Every line from the one holding "IR2 pin OUT: D8 -> D3" to the end of the entries should be repeated exactly, with the pictures left out.

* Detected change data
* * *

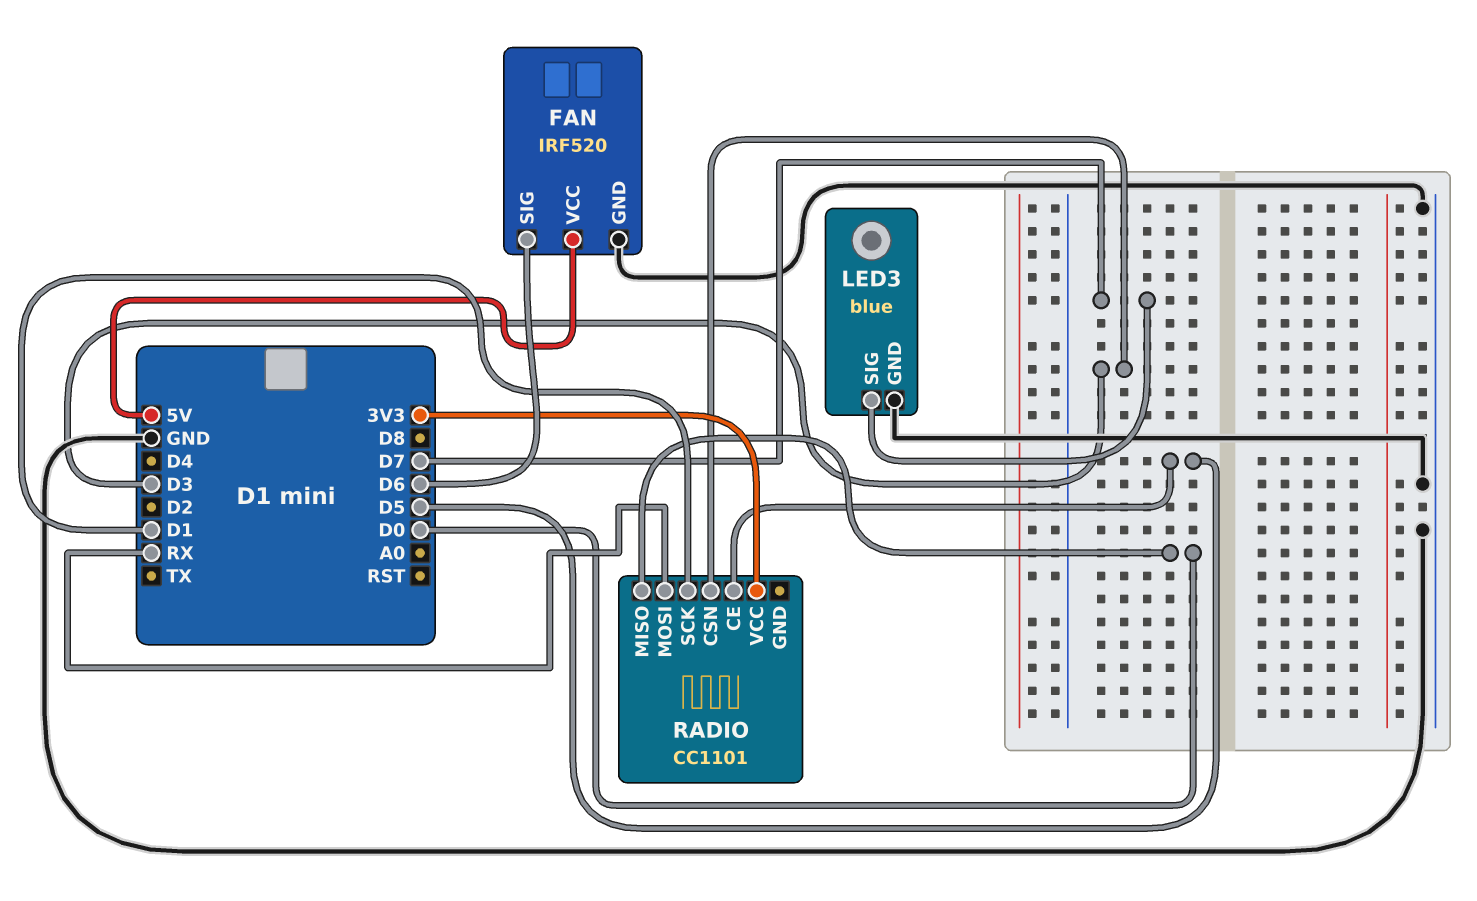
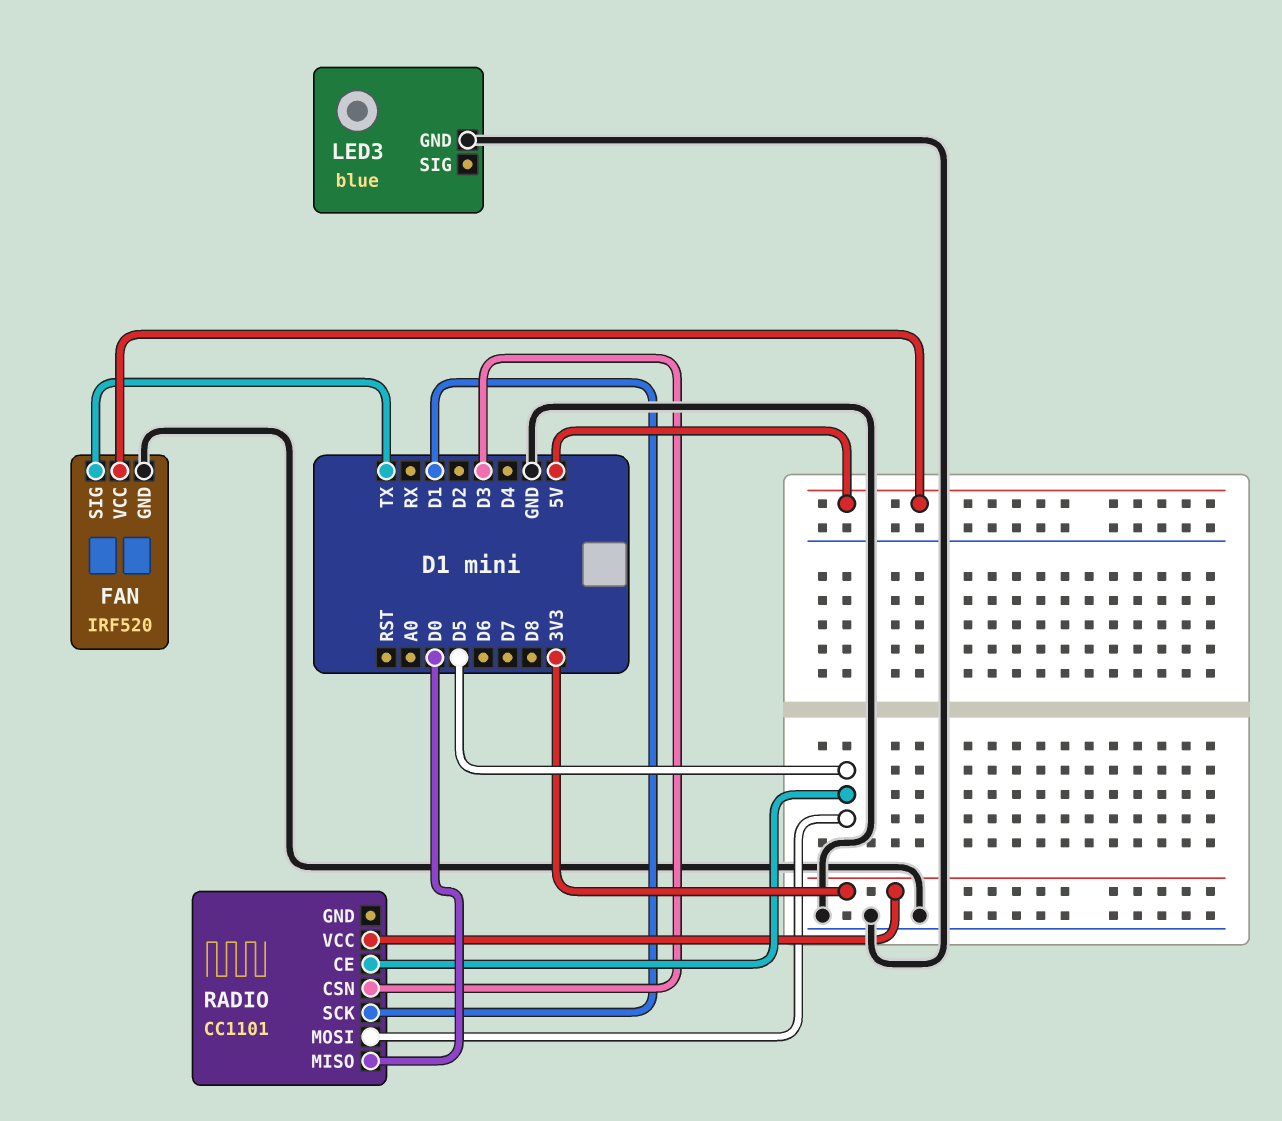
FAN pin SIG: D6 -> TX
LED3 pin SIG: D7 -> none
RADIO pin MOSI: RX -> D5

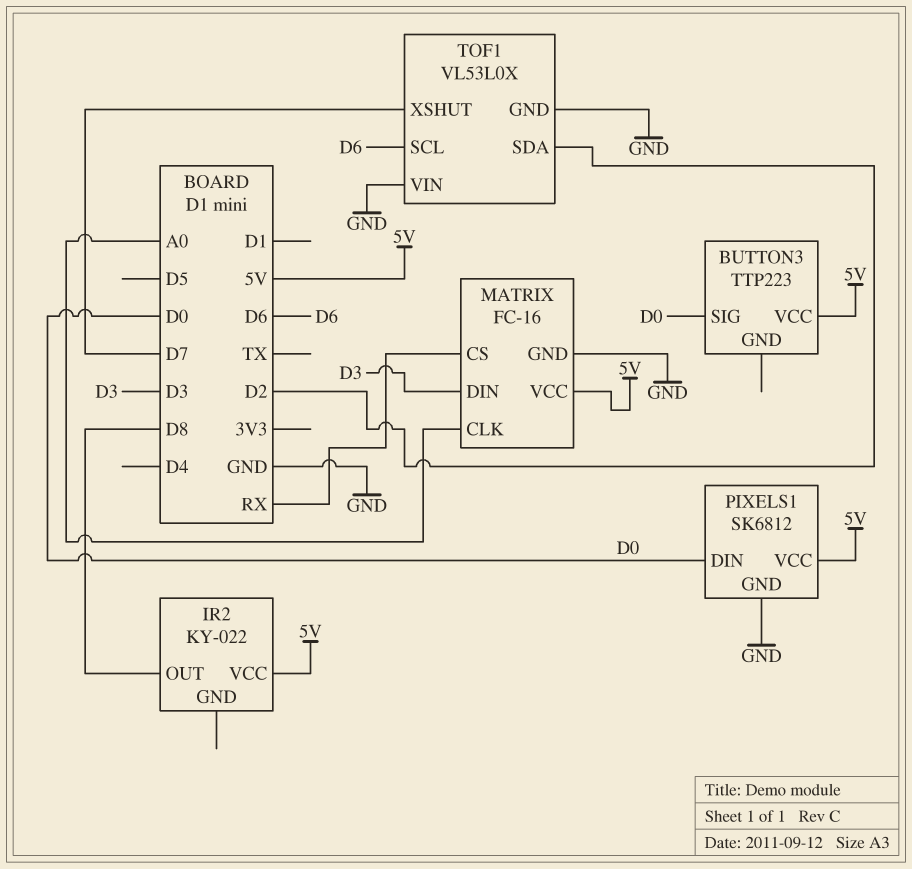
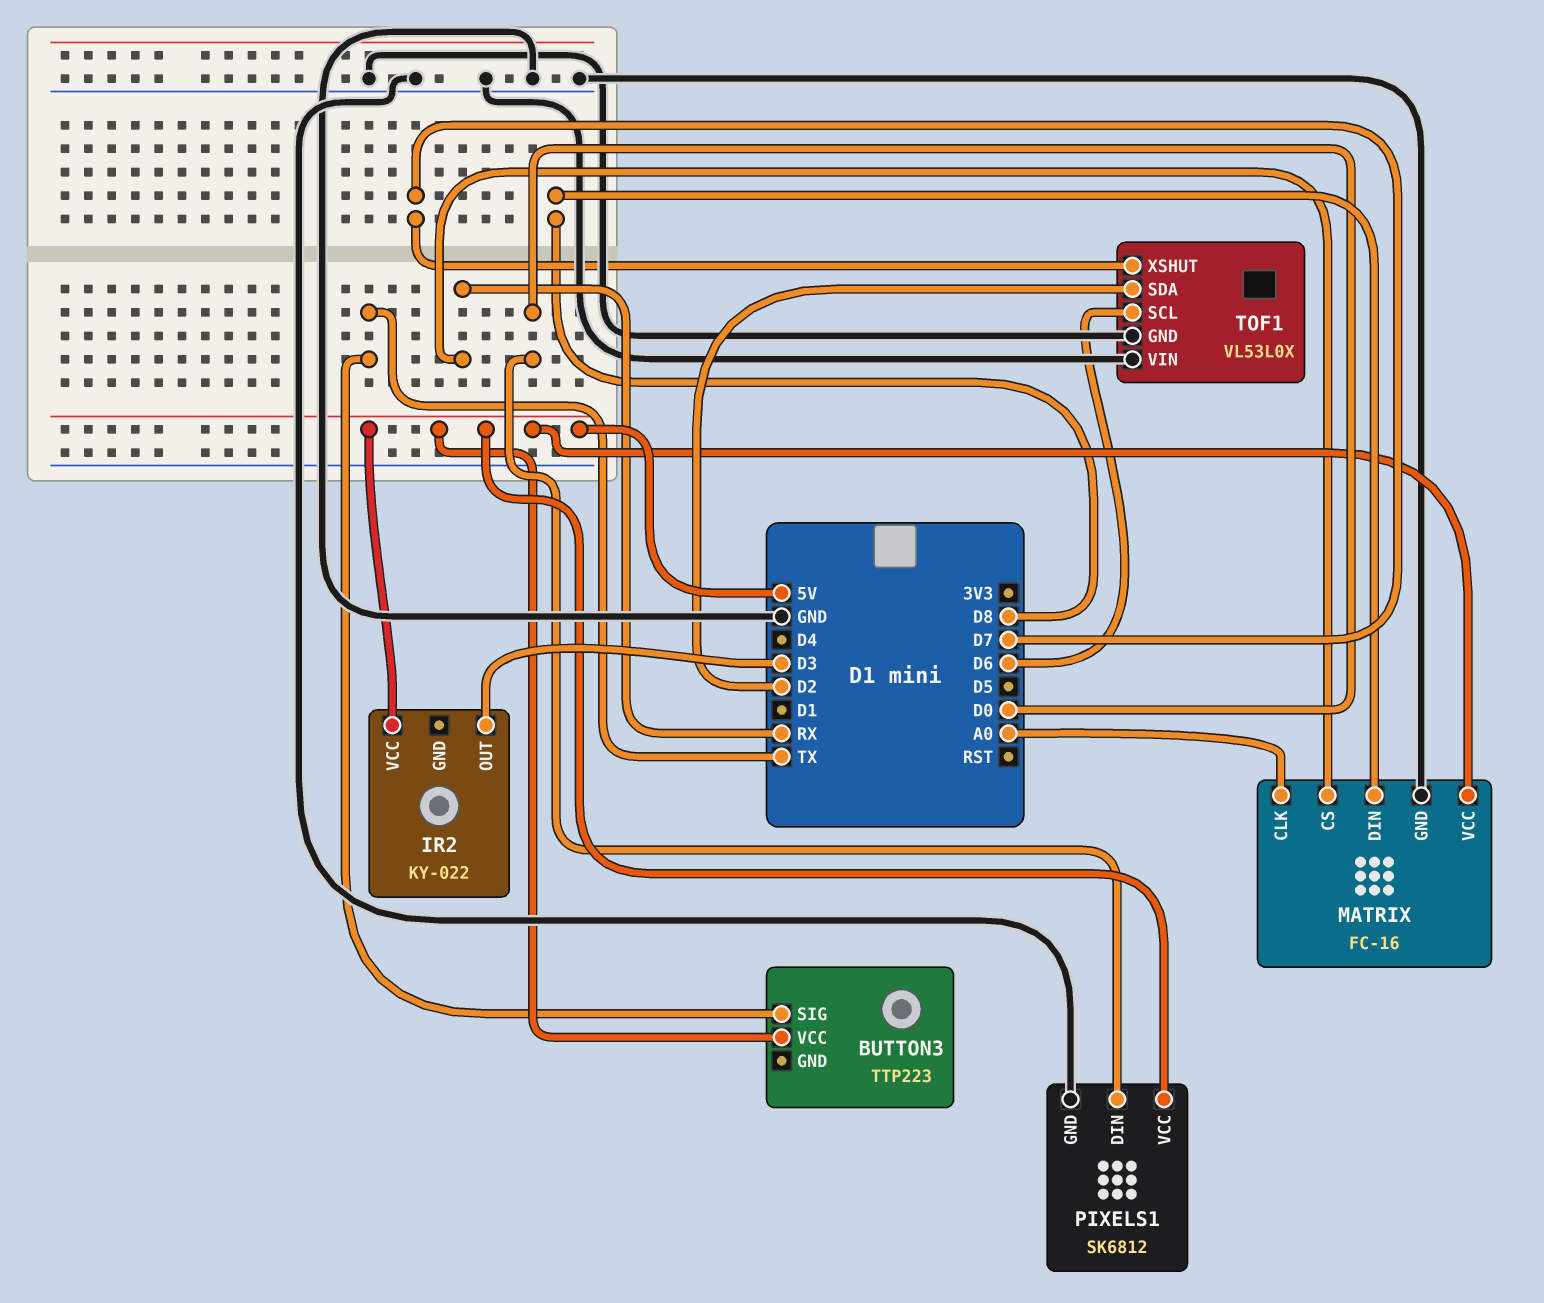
BUTTON3 pin SIG: D0 -> TX
IR2 pin OUT: D8 -> D3
MATRIX pin DIN: D3 -> D8

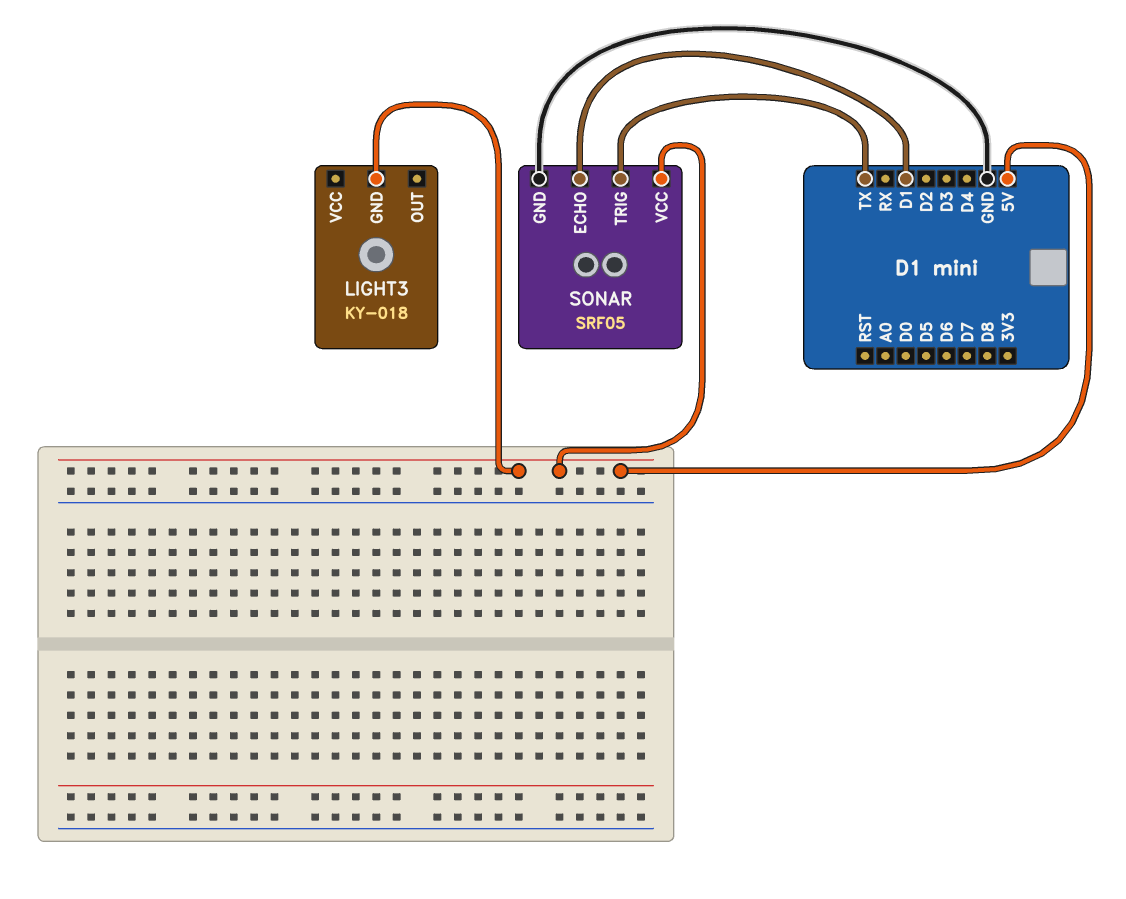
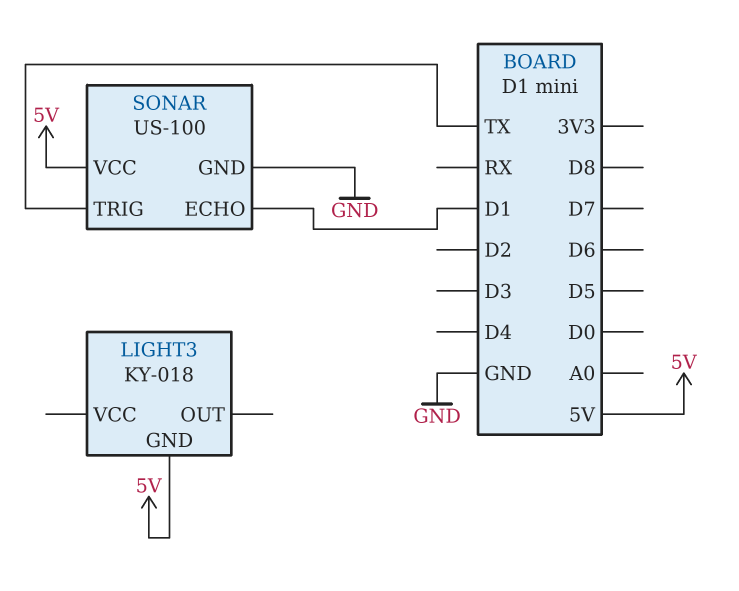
SONAR: SRF05 -> US-100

* * *

* TASK RESULT
IR2 pin OUT: D8 -> D3
MATRIX pin DIN: D3 -> D8

SONAR: SRF05 -> US-100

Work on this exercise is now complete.